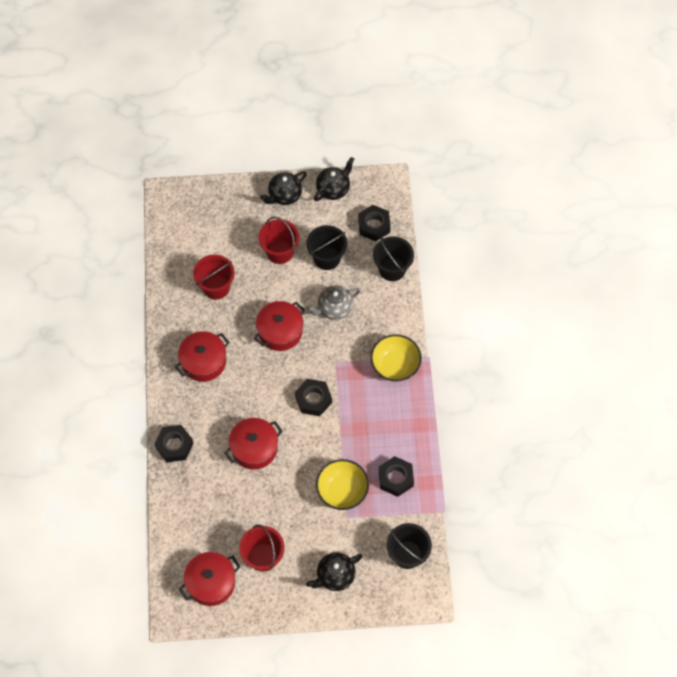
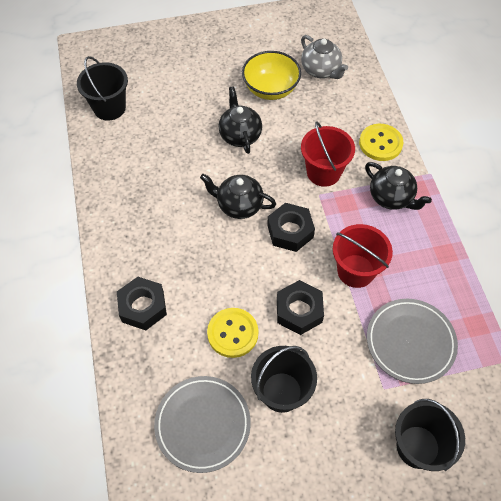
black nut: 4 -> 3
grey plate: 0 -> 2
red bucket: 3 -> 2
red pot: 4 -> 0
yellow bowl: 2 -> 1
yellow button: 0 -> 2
________________
◆ How to complete this task:
The records above are to be copied exactly, with no pictures carried over.

◆ Exercise output:
black nut: 4 -> 3
grey plate: 0 -> 2
red bucket: 3 -> 2
red pot: 4 -> 0
yellow bowl: 2 -> 1
yellow button: 0 -> 2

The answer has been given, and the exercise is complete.